_MATERIAL TO PROCESS_

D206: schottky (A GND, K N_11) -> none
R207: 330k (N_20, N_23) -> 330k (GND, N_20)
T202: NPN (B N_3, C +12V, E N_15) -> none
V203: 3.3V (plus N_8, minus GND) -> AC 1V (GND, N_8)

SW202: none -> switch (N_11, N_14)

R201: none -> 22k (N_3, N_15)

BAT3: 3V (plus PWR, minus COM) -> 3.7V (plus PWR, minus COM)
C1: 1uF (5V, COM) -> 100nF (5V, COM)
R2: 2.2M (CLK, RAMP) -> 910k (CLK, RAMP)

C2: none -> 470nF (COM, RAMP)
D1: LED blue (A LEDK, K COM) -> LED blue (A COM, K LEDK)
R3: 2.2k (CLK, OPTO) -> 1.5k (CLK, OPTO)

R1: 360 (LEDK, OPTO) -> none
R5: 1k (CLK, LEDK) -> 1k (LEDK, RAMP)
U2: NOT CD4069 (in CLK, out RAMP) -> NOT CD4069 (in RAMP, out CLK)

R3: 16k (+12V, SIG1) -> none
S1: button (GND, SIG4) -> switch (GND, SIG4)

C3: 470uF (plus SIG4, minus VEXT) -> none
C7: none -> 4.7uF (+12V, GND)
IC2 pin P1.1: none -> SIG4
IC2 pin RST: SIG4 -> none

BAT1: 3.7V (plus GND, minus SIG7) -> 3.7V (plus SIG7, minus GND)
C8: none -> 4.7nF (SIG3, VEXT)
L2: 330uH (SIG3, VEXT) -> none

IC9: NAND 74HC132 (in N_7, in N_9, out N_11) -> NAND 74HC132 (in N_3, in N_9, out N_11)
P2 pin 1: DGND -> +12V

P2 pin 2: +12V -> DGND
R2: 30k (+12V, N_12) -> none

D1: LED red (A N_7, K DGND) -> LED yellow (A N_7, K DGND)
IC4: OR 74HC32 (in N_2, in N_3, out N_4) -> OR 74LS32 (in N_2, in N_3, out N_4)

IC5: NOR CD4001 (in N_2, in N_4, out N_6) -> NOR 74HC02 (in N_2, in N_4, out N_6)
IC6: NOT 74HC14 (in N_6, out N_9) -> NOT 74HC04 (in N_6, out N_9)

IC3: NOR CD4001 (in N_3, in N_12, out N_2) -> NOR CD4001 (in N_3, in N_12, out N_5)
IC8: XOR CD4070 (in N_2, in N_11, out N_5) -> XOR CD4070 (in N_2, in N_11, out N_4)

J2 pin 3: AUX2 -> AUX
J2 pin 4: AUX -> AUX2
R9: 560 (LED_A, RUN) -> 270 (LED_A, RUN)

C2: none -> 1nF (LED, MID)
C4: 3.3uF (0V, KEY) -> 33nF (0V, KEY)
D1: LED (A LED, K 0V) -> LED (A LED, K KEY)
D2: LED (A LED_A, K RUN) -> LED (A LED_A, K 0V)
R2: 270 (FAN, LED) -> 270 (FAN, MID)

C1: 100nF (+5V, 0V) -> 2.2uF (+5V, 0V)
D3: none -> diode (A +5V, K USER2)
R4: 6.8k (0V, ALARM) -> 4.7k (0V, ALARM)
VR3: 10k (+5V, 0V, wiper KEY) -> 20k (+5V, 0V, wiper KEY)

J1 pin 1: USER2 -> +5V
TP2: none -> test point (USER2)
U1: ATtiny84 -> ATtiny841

_ASSIGNED TASK_
If a line in the material above contains the word "DGND", copy it.

_TASK RESULT_
P2 pin 1: DGND -> +12V
P2 pin 2: +12V -> DGND
D1: LED red (A N_7, K DGND) -> LED yellow (A N_7, K DGND)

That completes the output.